* _Records provided_:
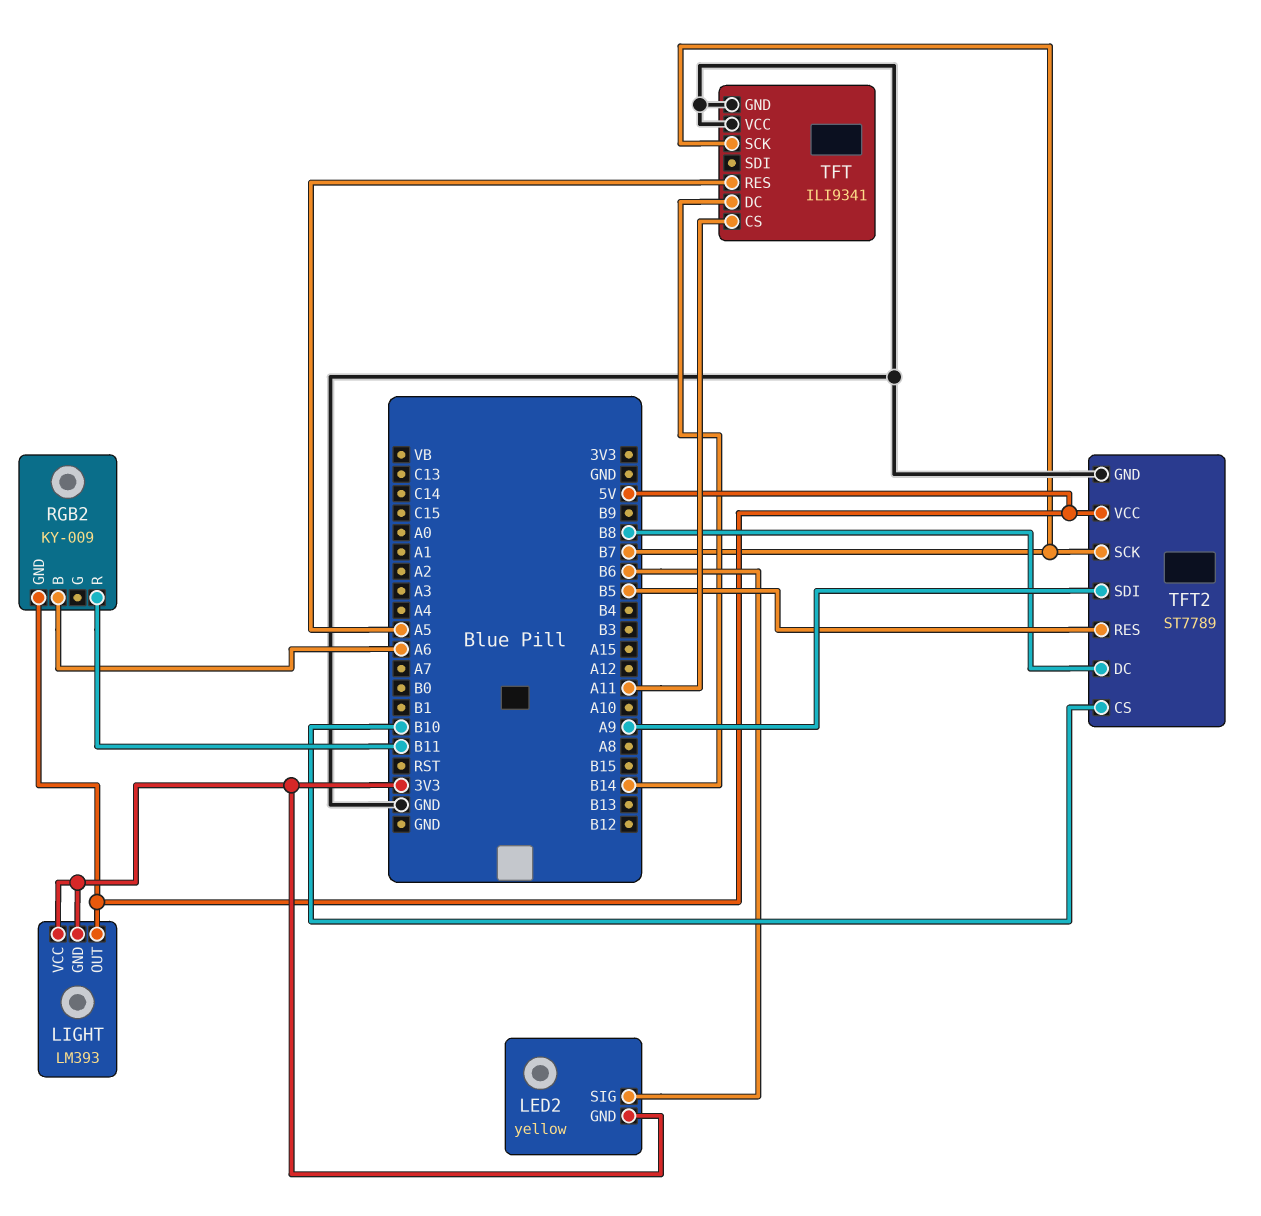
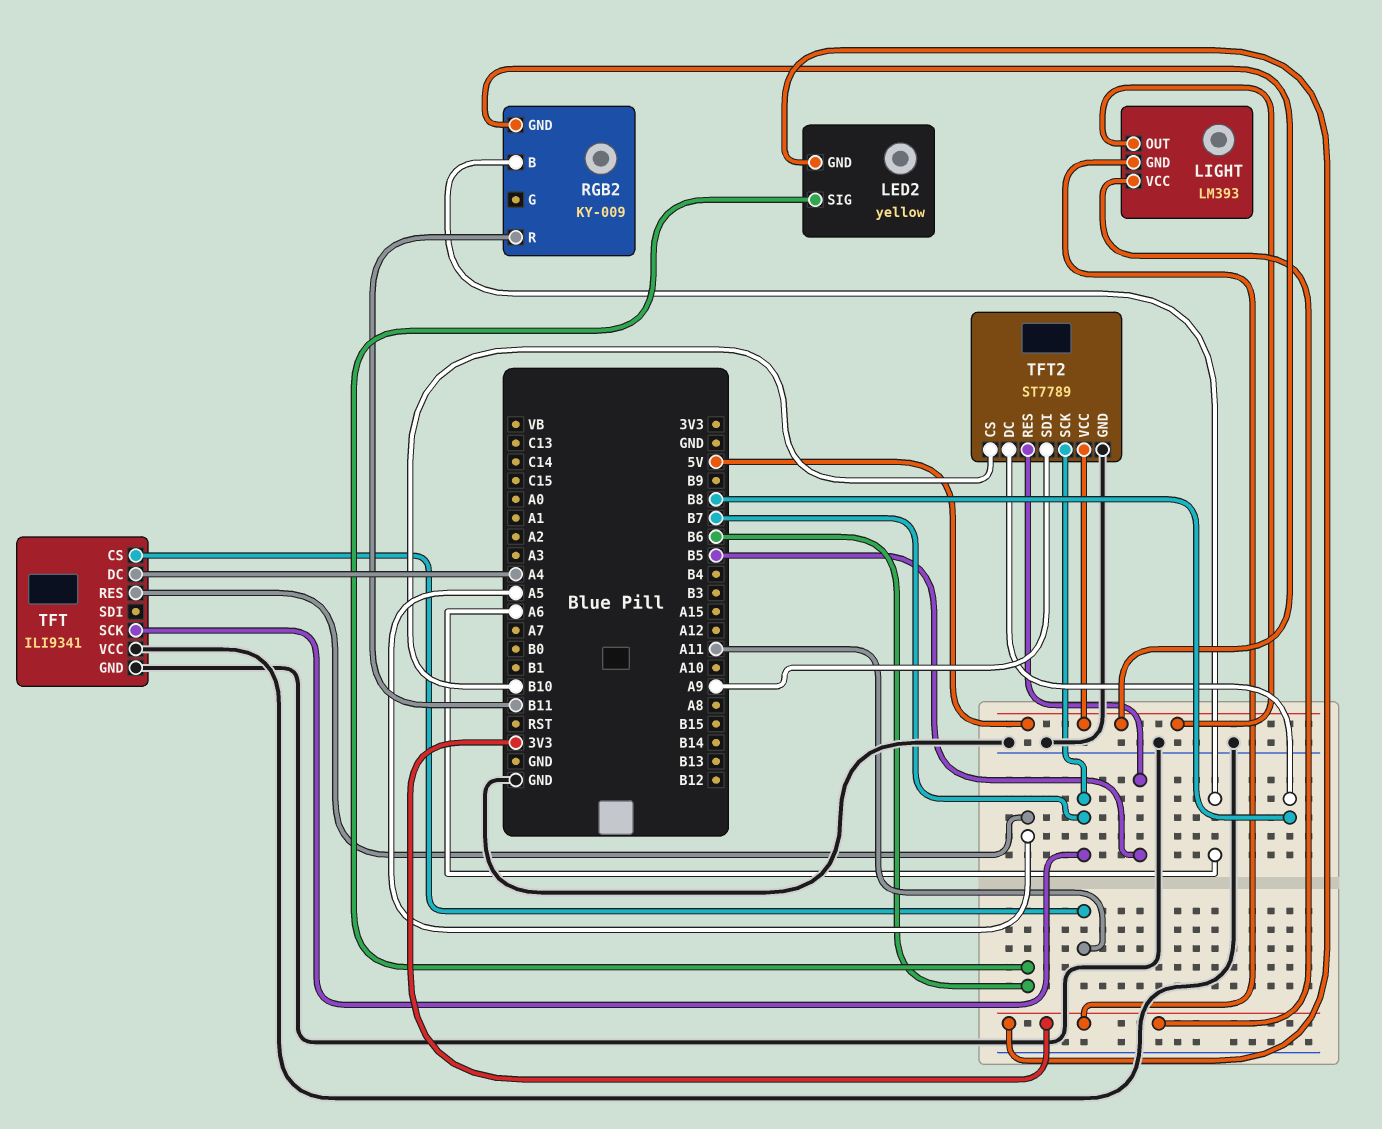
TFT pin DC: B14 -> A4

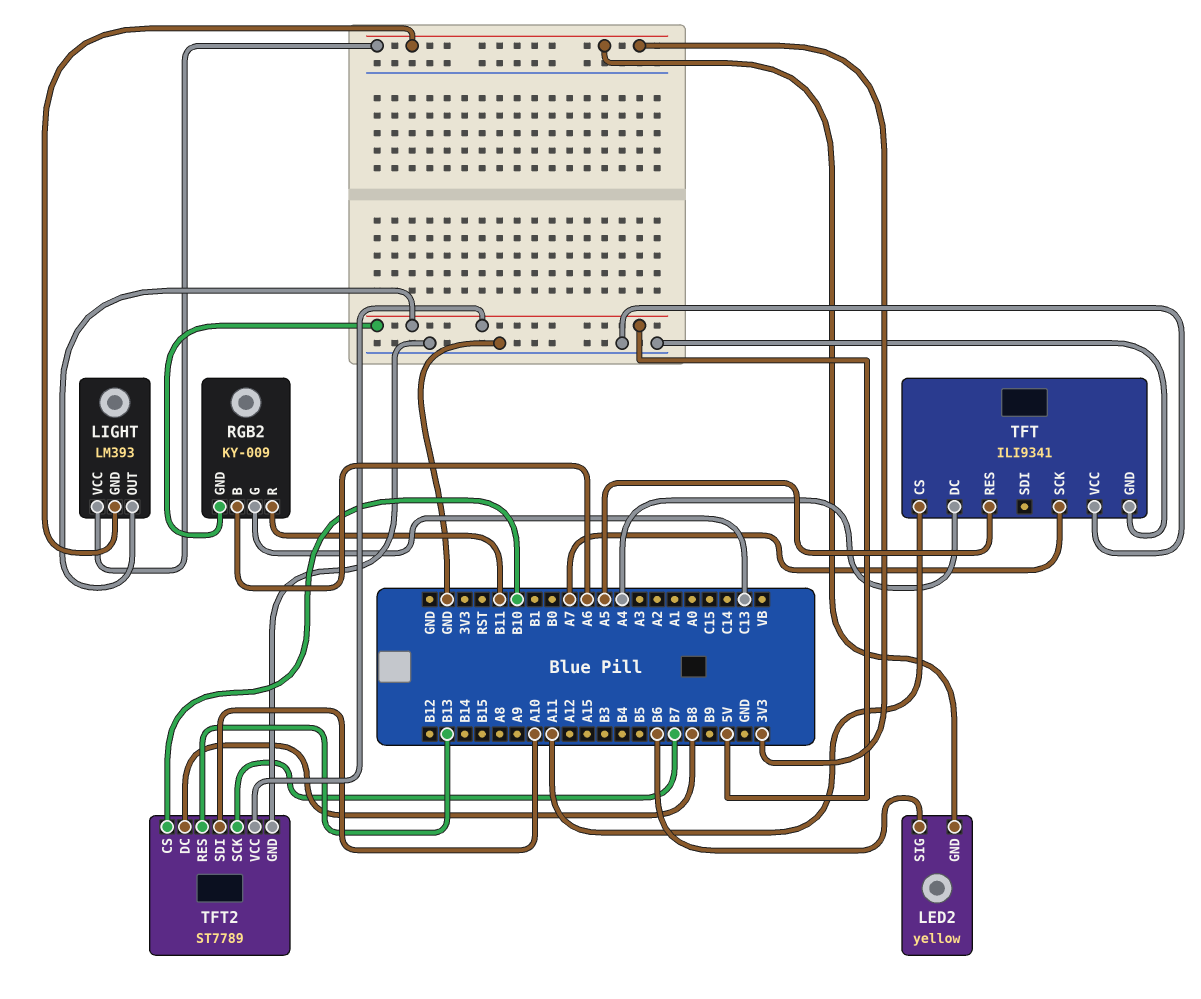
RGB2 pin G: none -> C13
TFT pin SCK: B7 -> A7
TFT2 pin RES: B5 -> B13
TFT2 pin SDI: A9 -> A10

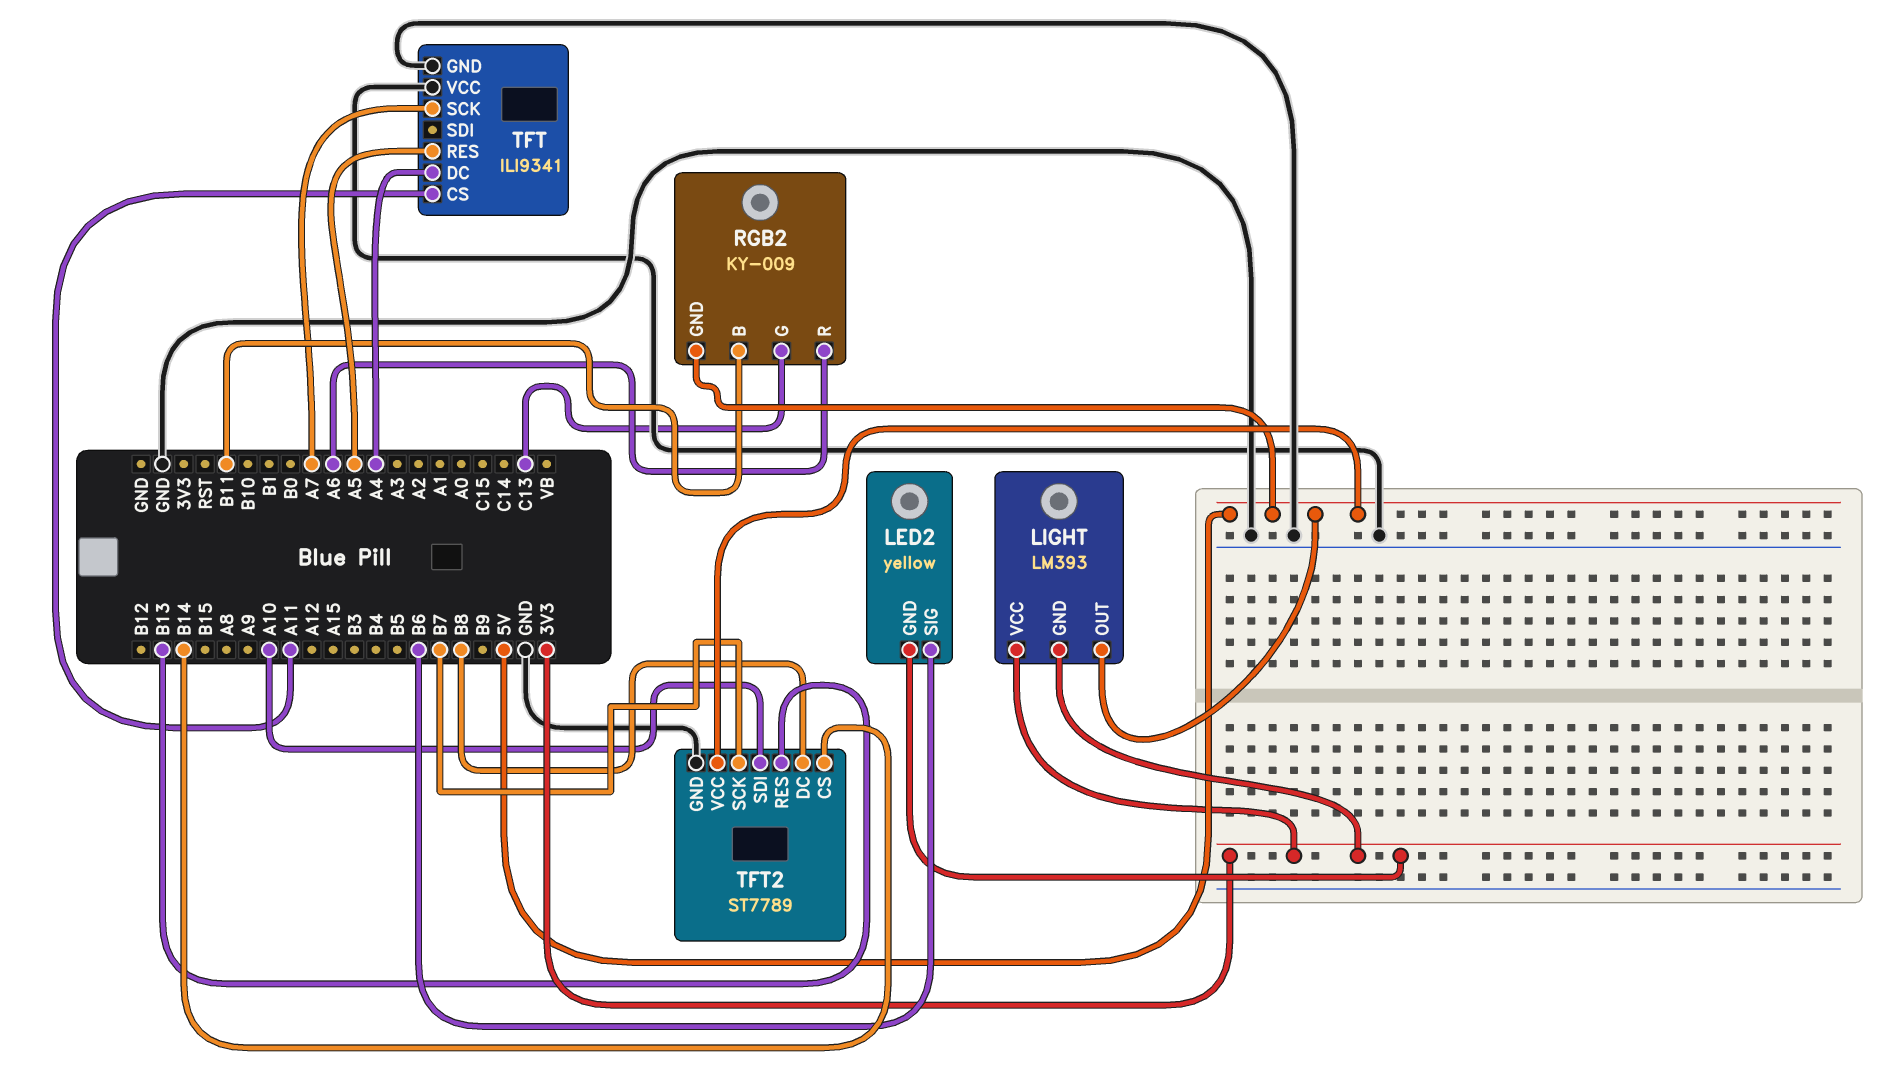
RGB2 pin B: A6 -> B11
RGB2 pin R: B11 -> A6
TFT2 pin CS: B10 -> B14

--

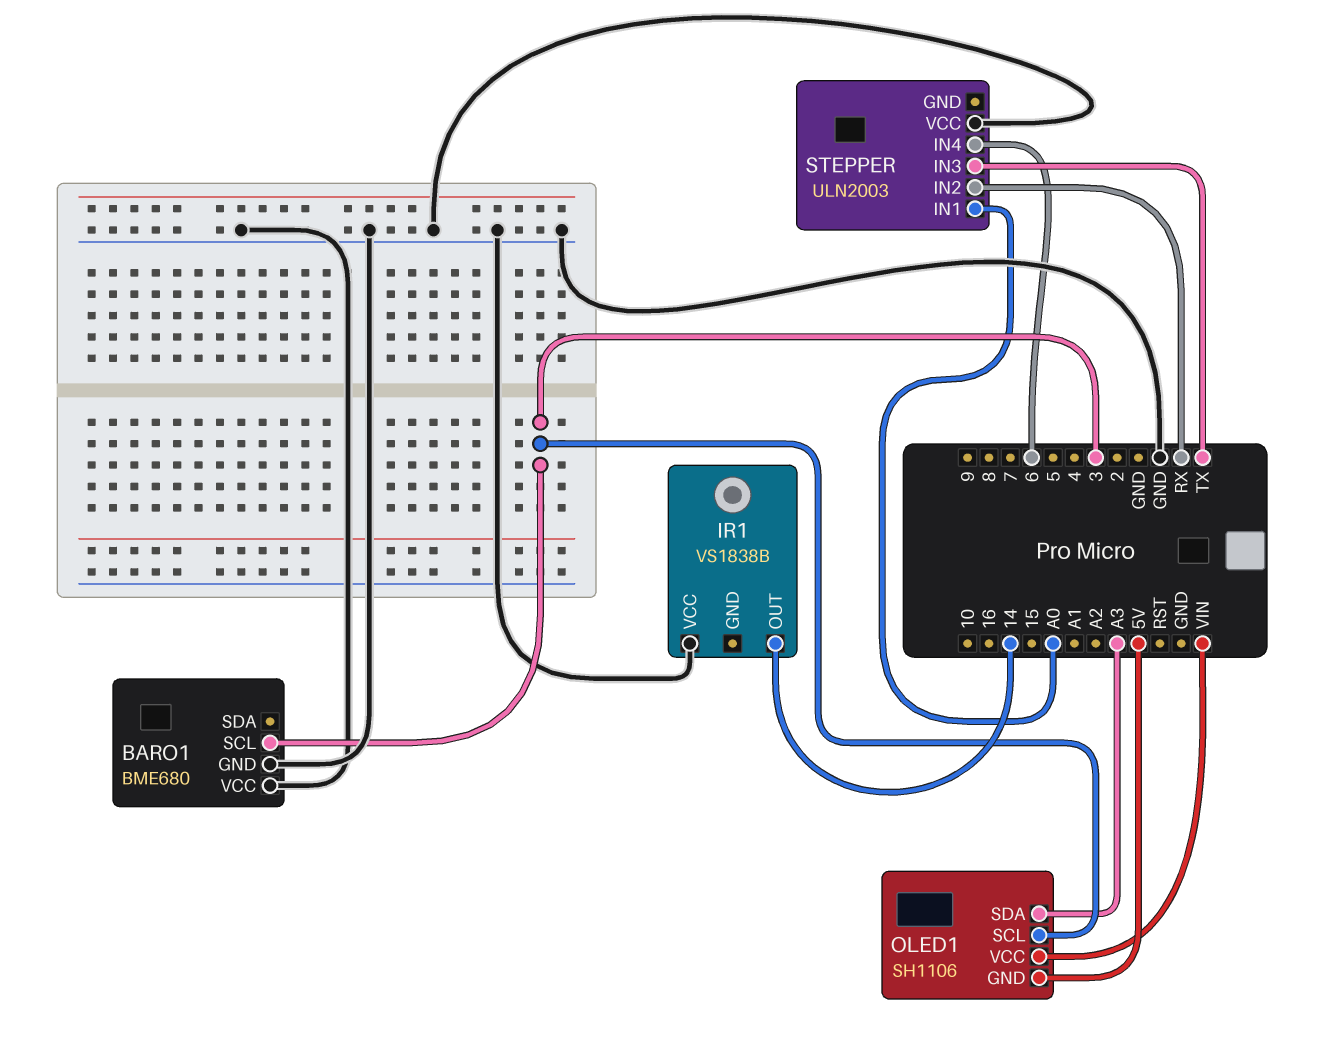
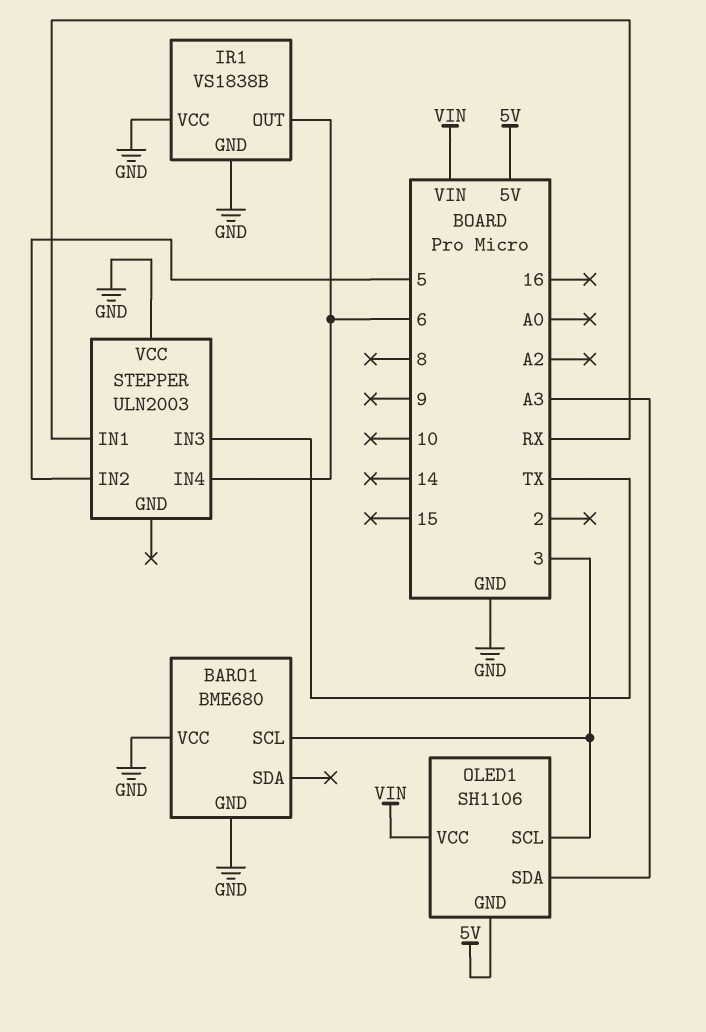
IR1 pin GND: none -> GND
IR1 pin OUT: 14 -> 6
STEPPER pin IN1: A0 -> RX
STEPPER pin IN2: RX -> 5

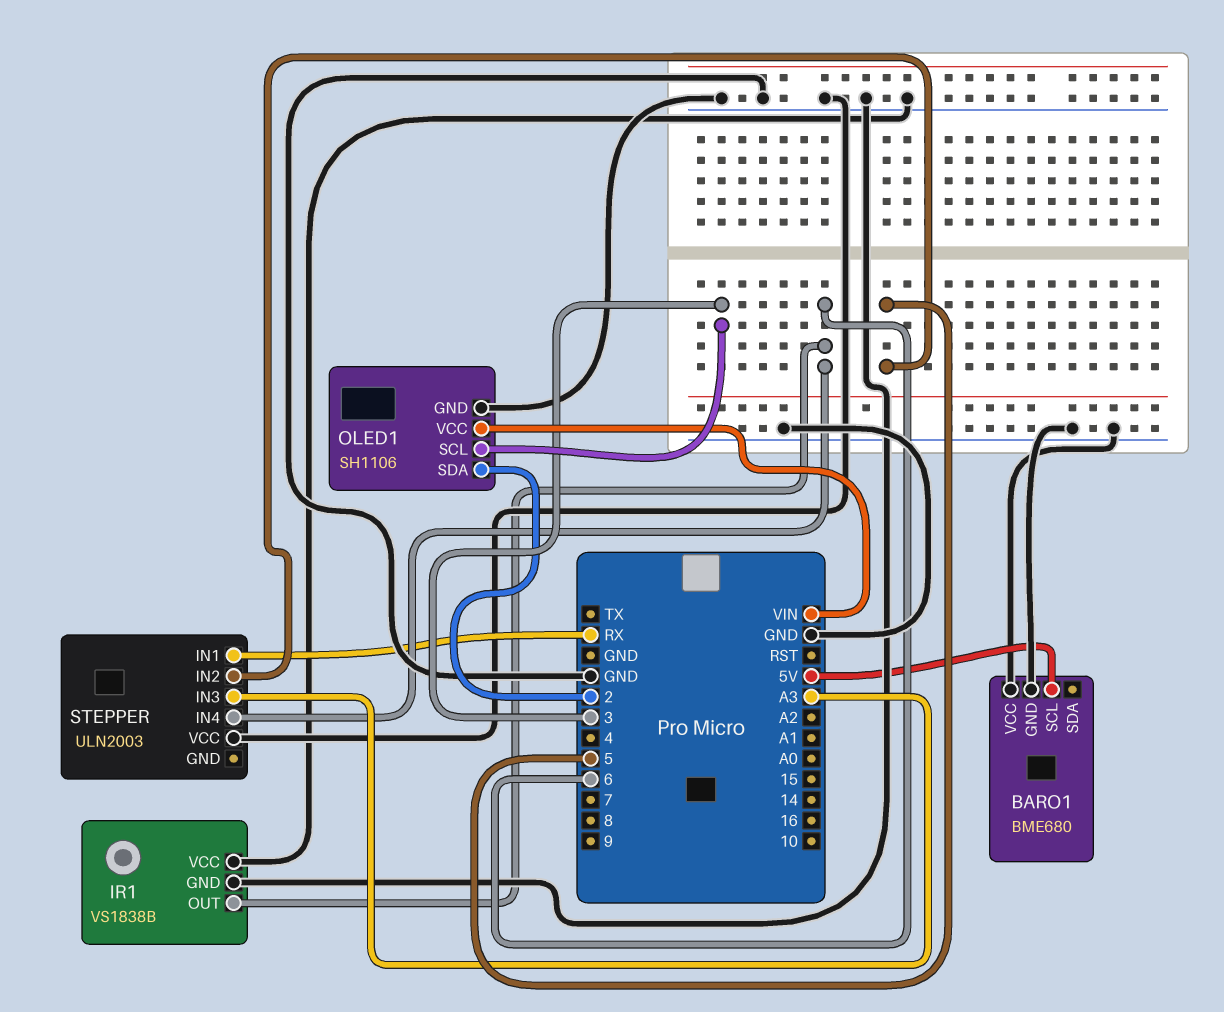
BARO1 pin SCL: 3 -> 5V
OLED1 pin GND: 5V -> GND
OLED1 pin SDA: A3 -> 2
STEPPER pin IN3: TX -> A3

* _Problem description_:
Which part of the entries opens with the line containing "TFT2 pin SDI: A9 -> A10" and closes with the line containing "TFT2 pin CS: B10 -> B14"? Output that part exactly, ends included, pictures excluded.

* _Exercise output_:
TFT2 pin SDI: A9 -> A10

RGB2 pin B: A6 -> B11
RGB2 pin R: B11 -> A6
TFT2 pin CS: B10 -> B14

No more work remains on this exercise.